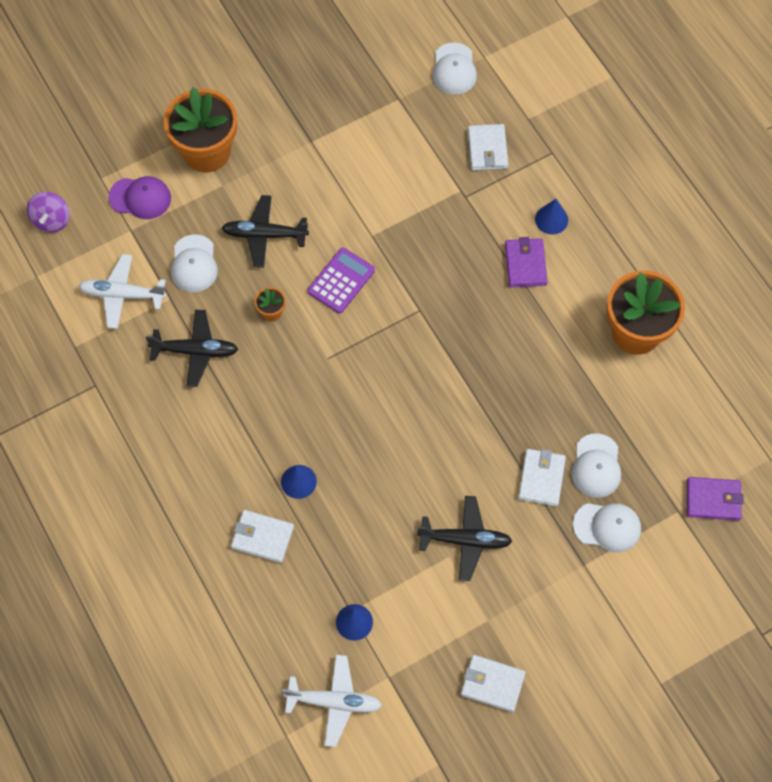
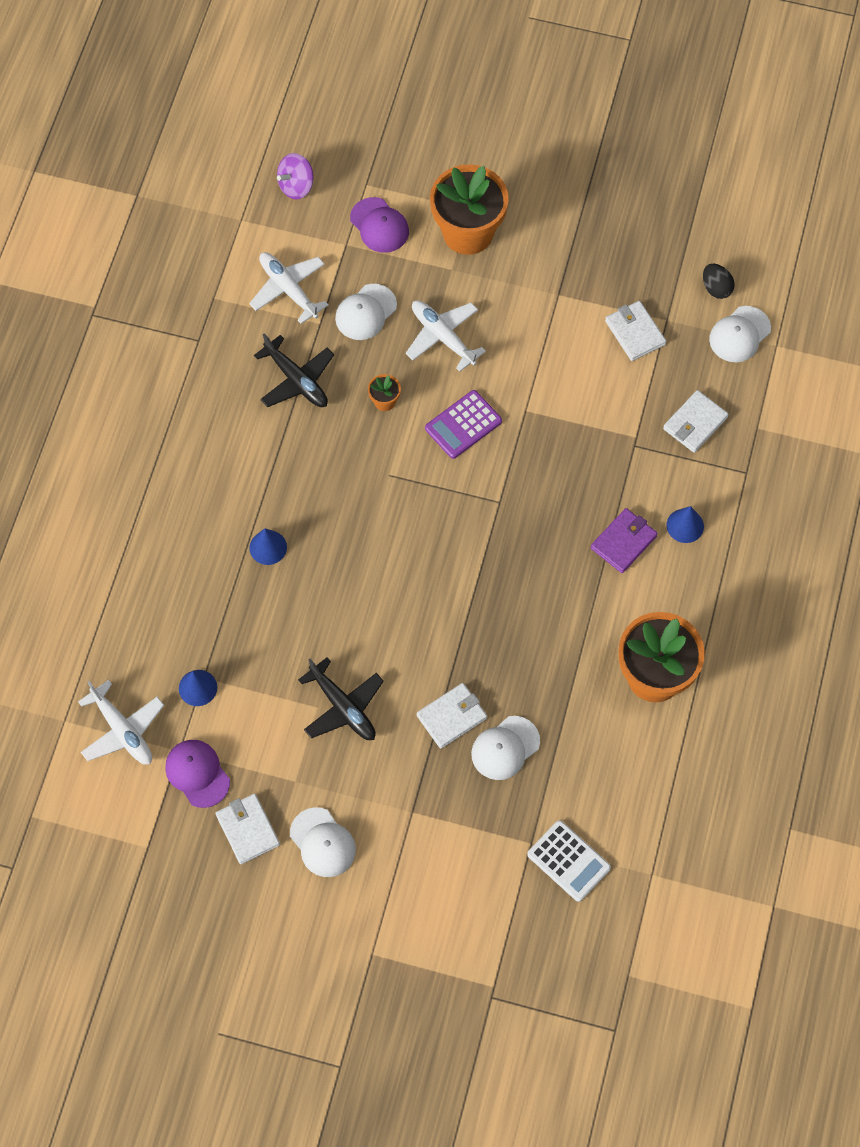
camera: 45 degrees right, 0 degrees up
black plane [222,195,309,268] -> white plane [406,300,486,372]
white wallet [231,510,294,563] -> white wallet moved to [605,301,666,361]
purple calculator [308,248,375,313] -> purple calculator turned 150 degrees clockwise [425,390,502,459]
white cap [573,503,641,553] -> white cap moved to [290,807,356,877]
purple wallet [687,477,744,521] -> white calculator [527,820,611,902]
none -> purple cap [165,740,230,808]
none -> black egg [703,264,735,299]

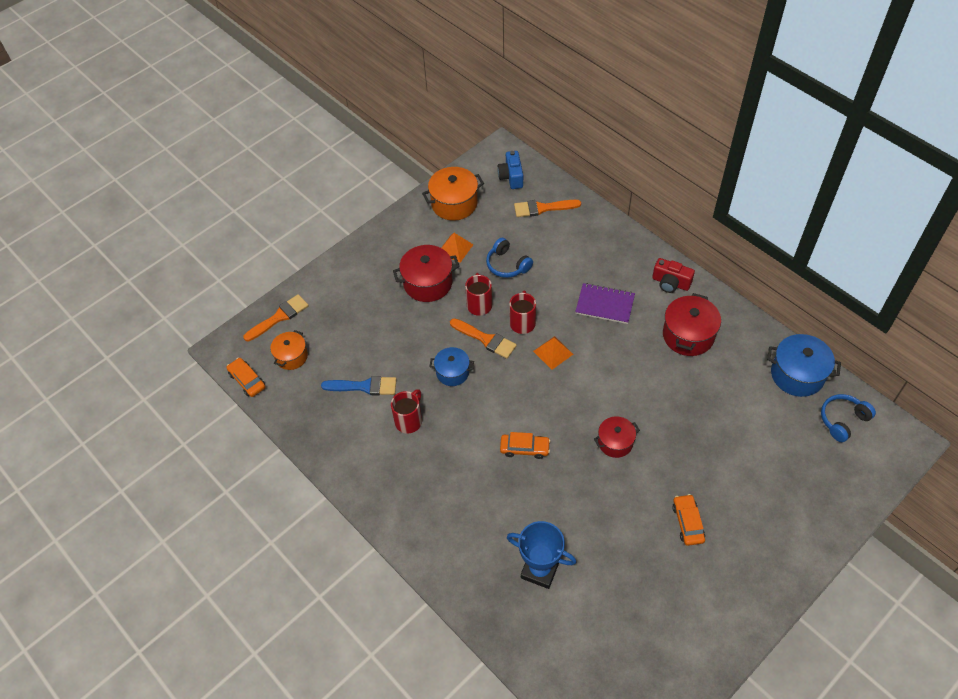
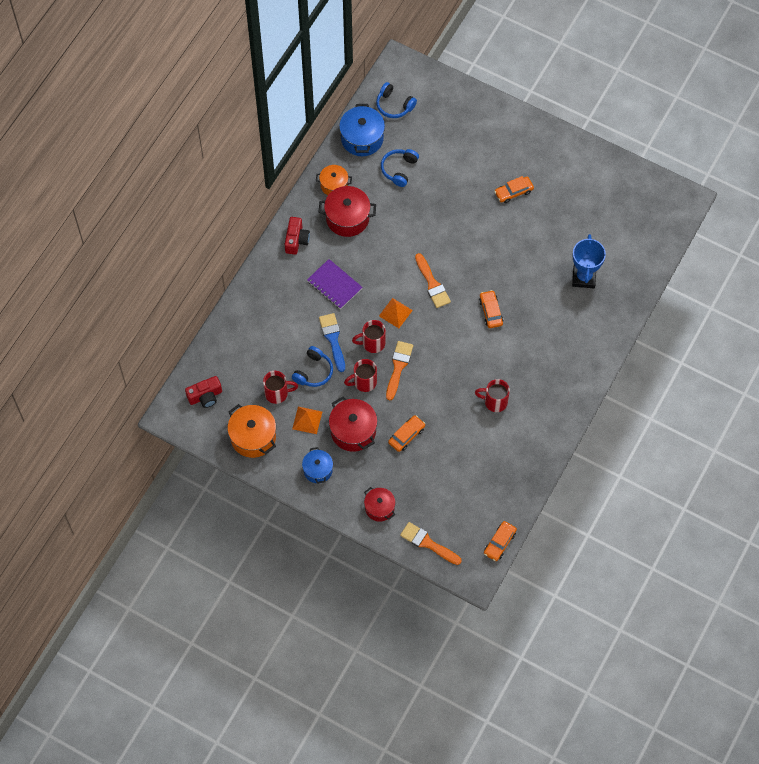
camera: 110 degrees left, 10 degrees up
orange pot [270,330,308,370] -> orange pot moved to [316,165,352,195]
blue brush [321,376,397,395] -> blue brush moved to [319,313,345,372]
blue pot [430,347,474,386] -> blue pot moved to [302,447,333,484]
blue camera [497,151,523,189] -> red camera [185,376,222,408]
orange brush [514,200,581,217] -> orange brush moved to [415,253,451,308]
purple notebook [575,283,635,324] -> purple notebook turned 45 degrees counterclockwise [307,259,363,309]
red pot [594,416,640,458] -> red pot moved to [364,487,395,522]
none -> red mug [263,371,298,404]
none -> blue headphones [381,149,419,187]
none -> orange car [388,415,425,452]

+===+

- **Work required**
Please go through the data and copy each line containing the word "degrees".

- **Answer to this exercise**
camera: 45 degrees right, 0 degrees up
purple calculator [308,248,375,313] -> purple calculator turned 150 degrees clockwise [425,390,502,459]
camera: 110 degrees left, 10 degrees up
purple notebook [575,283,635,324] -> purple notebook turned 45 degrees counterclockwise [307,259,363,309]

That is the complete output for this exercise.